[[ RECORDS SUPPLIED open ]]

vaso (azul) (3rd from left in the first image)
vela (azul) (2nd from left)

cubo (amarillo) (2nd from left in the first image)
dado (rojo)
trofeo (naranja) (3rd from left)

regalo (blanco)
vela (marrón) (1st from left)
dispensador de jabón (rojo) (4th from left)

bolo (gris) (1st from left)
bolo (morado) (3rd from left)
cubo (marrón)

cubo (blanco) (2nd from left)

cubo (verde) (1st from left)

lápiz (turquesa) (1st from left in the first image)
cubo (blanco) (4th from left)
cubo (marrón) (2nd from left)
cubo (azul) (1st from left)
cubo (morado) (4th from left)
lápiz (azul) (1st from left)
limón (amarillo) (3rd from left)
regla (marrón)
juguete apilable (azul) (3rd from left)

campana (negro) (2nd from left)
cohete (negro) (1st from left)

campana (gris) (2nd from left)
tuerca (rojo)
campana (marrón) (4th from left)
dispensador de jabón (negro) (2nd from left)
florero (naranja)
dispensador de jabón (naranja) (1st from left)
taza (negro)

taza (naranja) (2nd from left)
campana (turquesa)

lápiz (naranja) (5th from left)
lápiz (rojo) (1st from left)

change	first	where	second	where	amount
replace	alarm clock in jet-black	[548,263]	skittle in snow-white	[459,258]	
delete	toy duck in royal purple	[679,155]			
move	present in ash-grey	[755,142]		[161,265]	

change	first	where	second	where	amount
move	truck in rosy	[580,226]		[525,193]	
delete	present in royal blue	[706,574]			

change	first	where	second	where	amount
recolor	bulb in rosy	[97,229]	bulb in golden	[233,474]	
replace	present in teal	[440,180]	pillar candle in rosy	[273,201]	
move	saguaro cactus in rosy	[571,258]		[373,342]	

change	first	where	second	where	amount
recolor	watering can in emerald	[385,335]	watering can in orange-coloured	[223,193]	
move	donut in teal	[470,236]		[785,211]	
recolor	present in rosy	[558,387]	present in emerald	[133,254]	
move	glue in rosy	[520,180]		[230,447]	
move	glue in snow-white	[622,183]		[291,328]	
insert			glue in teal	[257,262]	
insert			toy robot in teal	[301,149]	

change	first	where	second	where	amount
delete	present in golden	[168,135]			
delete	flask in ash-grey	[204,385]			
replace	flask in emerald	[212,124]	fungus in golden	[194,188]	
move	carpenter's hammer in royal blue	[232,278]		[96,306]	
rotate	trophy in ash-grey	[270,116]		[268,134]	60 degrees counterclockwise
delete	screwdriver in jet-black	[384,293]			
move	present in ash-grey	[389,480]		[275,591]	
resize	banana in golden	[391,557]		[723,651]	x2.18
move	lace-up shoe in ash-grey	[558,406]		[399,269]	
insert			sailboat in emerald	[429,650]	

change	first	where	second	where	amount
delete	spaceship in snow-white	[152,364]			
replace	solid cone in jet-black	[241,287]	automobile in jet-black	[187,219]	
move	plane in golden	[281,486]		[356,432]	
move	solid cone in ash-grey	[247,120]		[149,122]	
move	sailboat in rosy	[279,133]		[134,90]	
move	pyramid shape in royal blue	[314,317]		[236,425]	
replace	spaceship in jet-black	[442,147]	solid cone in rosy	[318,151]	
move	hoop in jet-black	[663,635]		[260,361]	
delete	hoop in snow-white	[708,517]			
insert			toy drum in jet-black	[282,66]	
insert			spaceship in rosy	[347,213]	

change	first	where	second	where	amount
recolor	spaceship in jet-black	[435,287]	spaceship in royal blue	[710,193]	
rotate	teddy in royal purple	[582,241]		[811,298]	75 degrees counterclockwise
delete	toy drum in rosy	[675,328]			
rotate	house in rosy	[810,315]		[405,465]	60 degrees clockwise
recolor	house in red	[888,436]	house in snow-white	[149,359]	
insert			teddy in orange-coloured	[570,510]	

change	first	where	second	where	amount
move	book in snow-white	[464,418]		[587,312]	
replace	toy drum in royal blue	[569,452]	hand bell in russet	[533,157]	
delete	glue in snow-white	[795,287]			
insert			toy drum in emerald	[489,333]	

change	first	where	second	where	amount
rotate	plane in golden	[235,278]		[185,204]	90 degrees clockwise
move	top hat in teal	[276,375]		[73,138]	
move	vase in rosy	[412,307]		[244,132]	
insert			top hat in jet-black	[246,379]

[[ RECORDS SUPPLIED closed ]]

**WHAT IS EXPECTED**
Transcribe the data above in full, keeping every word as it is.

**THE COMPLETED TASK**
vaso (azul) (3rd from left in the first image)
vela (azul) (2nd from left)

cubo (amarillo) (2nd from left in the first image)
dado (rojo)
trofeo (naranja) (3rd from left)

regalo (blanco)
vela (marrón) (1st from left)
dispensador de jabón (rojo) (4th from left)

bolo (gris) (1st from left)
bolo (morado) (3rd from left)
cubo (marrón)

cubo (blanco) (2nd from left)

cubo (verde) (1st from left)

lápiz (turquesa) (1st from left in the first image)
cubo (blanco) (4th from left)
cubo (marrón) (2nd from left)
cubo (azul) (1st from left)
cubo (morado) (4th from left)
lápiz (azul) (1st from left)
limón (amarillo) (3rd from left)
regla (marrón)
juguete apilable (azul) (3rd from left)

campana (negro) (2nd from left)
cohete (negro) (1st from left)

campana (gris) (2nd from left)
tuerca (rojo)
campana (marrón) (4th from left)
dispensador de jabón (negro) (2nd from left)
florero (naranja)
dispensador de jabón (naranja) (1st from left)
taza (negro)

taza (naranja) (2nd from left)
campana (turquesa)

lápiz (naranja) (5th from left)
lápiz (rojo) (1st from left)

change	first	where	second	where	amount
replace	alarm clock in jet-black	[548,263]	skittle in snow-white	[459,258]	
delete	toy duck in royal purple	[679,155]			
move	present in ash-grey	[755,142]		[161,265]	

change	first	where	second	where	amount
move	truck in rosy	[580,226]		[525,193]	
delete	present in royal blue	[706,574]			

change	first	where	second	where	amount
recolor	bulb in rosy	[97,229]	bulb in golden	[233,474]	
replace	present in teal	[440,180]	pillar candle in rosy	[273,201]	
move	saguaro cactus in rosy	[571,258]		[373,342]	

change	first	where	second	where	amount
recolor	watering can in emerald	[385,335]	watering can in orange-coloured	[223,193]	
move	donut in teal	[470,236]		[785,211]	
recolor	present in rosy	[558,387]	present in emerald	[133,254]	
move	glue in rosy	[520,180]		[230,447]	
move	glue in snow-white	[622,183]		[291,328]	
insert			glue in teal	[257,262]	
insert			toy robot in teal	[301,149]	

change	first	where	second	where	amount
delete	present in golden	[168,135]			
delete	flask in ash-grey	[204,385]			
replace	flask in emerald	[212,124]	fungus in golden	[194,188]	
move	carpenter's hammer in royal blue	[232,278]		[96,306]	
rotate	trophy in ash-grey	[270,116]		[268,134]	60 degrees counterclockwise
delete	screwdriver in jet-black	[384,293]			
move	present in ash-grey	[389,480]		[275,591]	
resize	banana in golden	[391,557]		[723,651]	x2.18
move	lace-up shoe in ash-grey	[558,406]		[399,269]	
insert			sailboat in emerald	[429,650]	

change	first	where	second	where	amount
delete	spaceship in snow-white	[152,364]			
replace	solid cone in jet-black	[241,287]	automobile in jet-black	[187,219]	
move	plane in golden	[281,486]		[356,432]	
move	solid cone in ash-grey	[247,120]		[149,122]	
move	sailboat in rosy	[279,133]		[134,90]	
move	pyramid shape in royal blue	[314,317]		[236,425]	
replace	spaceship in jet-black	[442,147]	solid cone in rosy	[318,151]	
move	hoop in jet-black	[663,635]		[260,361]	
delete	hoop in snow-white	[708,517]			
insert			toy drum in jet-black	[282,66]	
insert			spaceship in rosy	[347,213]	

change	first	where	second	where	amount
recolor	spaceship in jet-black	[435,287]	spaceship in royal blue	[710,193]	
rotate	teddy in royal purple	[582,241]		[811,298]	75 degrees counterclockwise
delete	toy drum in rosy	[675,328]			
rotate	house in rosy	[810,315]		[405,465]	60 degrees clockwise
recolor	house in red	[888,436]	house in snow-white	[149,359]	
insert			teddy in orange-coloured	[570,510]	

change	first	where	second	where	amount
move	book in snow-white	[464,418]		[587,312]	
replace	toy drum in royal blue	[569,452]	hand bell in russet	[533,157]	
delete	glue in snow-white	[795,287]			
insert			toy drum in emerald	[489,333]	

change	first	where	second	where	amount
rotate	plane in golden	[235,278]		[185,204]	90 degrees clockwise
move	top hat in teal	[276,375]		[73,138]	
move	vase in rosy	[412,307]		[244,132]	
insert			top hat in jet-black	[246,379]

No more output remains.